» PROBLEM REQUIREMENTS:
Type out the data exactly as given. Skip any image.

» RECORDS FOR THE EXERCISE:
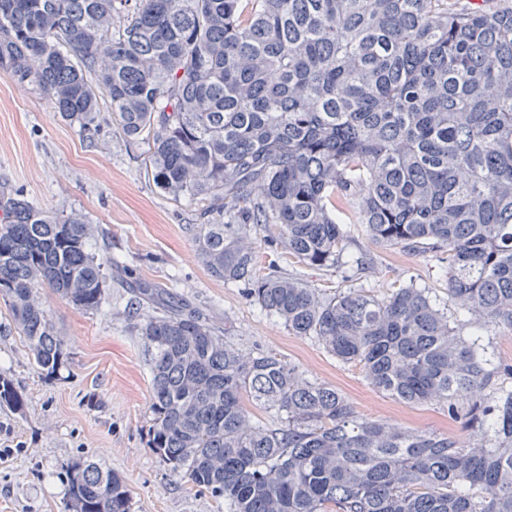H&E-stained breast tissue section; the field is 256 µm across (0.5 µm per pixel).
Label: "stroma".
<instances>
[{
  "label": "stroma",
  "instance_id": "1",
  "mask_svg": "<svg viewBox=\"0 0 512 512\" xmlns=\"http://www.w3.org/2000/svg\"><path fill=\"white\" fill-rule=\"evenodd\" d=\"M0 186L56 214L83 213L101 258L120 257L137 277L168 289L227 326L237 343L276 353L309 378L336 386L364 417L440 433L456 422L432 404L408 406L375 390L359 367L329 355L313 339L292 335L242 288L212 277L197 256L198 207L164 196L145 165L144 148L119 132L108 100L88 135L55 115L37 89L0 70ZM260 268L276 265L317 288L345 286L341 269L291 262L258 241ZM361 283L381 295L409 281L448 296L443 265L429 256L374 249ZM43 300L70 359L58 376L33 366L23 336L0 301V376L25 401L0 407V512H65L67 466L91 460L121 474L131 512H229L208 492L175 476L148 446L151 378L129 294L107 282L101 310L85 311L51 294Z\"/></svg>",
  "mask_w": 512,
  "mask_h": 512
}]
</instances>
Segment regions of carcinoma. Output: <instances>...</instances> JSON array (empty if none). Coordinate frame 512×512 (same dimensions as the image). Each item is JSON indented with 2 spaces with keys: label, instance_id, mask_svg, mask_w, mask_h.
Masks as SVG:
<instances>
[{
  "label": "carcinoma",
  "instance_id": "cac0c4a2",
  "mask_svg": "<svg viewBox=\"0 0 512 512\" xmlns=\"http://www.w3.org/2000/svg\"><path fill=\"white\" fill-rule=\"evenodd\" d=\"M0 69L88 130L105 96L152 181L198 203L197 254L295 336L449 435L358 414L336 388L242 350L176 294L102 260L79 212L0 192V298L33 363L69 353L41 291L98 310L106 275L153 315L148 443L230 512H512V0H0ZM359 224L379 248L446 263L448 306L261 274L253 234L341 268ZM274 413L251 421L245 401ZM24 400L0 377V406ZM70 512H130L117 473L65 472Z\"/></svg>",
  "mask_w": 512,
  "mask_h": 512
}]
</instances>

» RESPONSE TO THE TASK:
H&E-stained breast tissue section; the field is 256 µm across (0.5 µm per pixel).
Label: "stroma".
<instances>
[{
  "label": "stroma",
  "instance_id": "1",
  "mask_svg": "<svg viewBox=\"0 0 512 512\" xmlns=\"http://www.w3.org/2000/svg\"><path fill=\"white\" fill-rule=\"evenodd\" d=\"M0 186L56 214L83 213L101 258L120 257L137 277L168 289L227 326L237 343L276 353L309 378L336 386L364 417L440 433L456 422L432 404L408 406L375 390L359 367L329 355L313 339L292 335L242 288L212 277L197 256L198 207L164 196L145 165L144 148L119 132L108 100L88 135L55 115L37 89L0 70ZM260 268L276 265L317 288L345 286L341 269L291 262L258 241ZM361 283L381 295L409 281L448 296L443 265L429 256L374 249ZM43 300L70 359L58 376L33 366L23 336L0 301V376L25 401L0 407V512H65L67 466L91 460L121 474L131 512H229L208 492L175 476L148 446L151 378L129 294L107 282L101 310L85 311L51 294Z\"/></svg>",
  "mask_w": 512,
  "mask_h": 512
}]
</instances>
Segment regions of carcinoma. Output: <instances>...</instances> JSON array (empty if none). Coordinate frame 512×512 (same dimensions as the image). Each item is JSON indented with 2 spaces with keys: label, instance_id, mask_svg, mask_w, mask_h.
Masks as SVG:
<instances>
[{
  "label": "carcinoma",
  "instance_id": "cac0c4a2",
  "mask_svg": "<svg viewBox=\"0 0 512 512\" xmlns=\"http://www.w3.org/2000/svg\"><path fill=\"white\" fill-rule=\"evenodd\" d=\"M0 69L88 130L105 96L152 181L198 203L197 254L295 336L449 435L358 414L336 388L242 350L176 294L102 260L79 212L0 192V298L33 363L69 353L41 291L98 310L106 275L153 315L148 443L230 512H512V0H0ZM359 224L379 248L446 263L448 306L261 274L253 234L341 268ZM274 413L251 421L245 401ZM24 400L0 377V406ZM70 512H130L117 473L65 472Z\"/></svg>",
  "mask_w": 512,
  "mask_h": 512
}]
</instances>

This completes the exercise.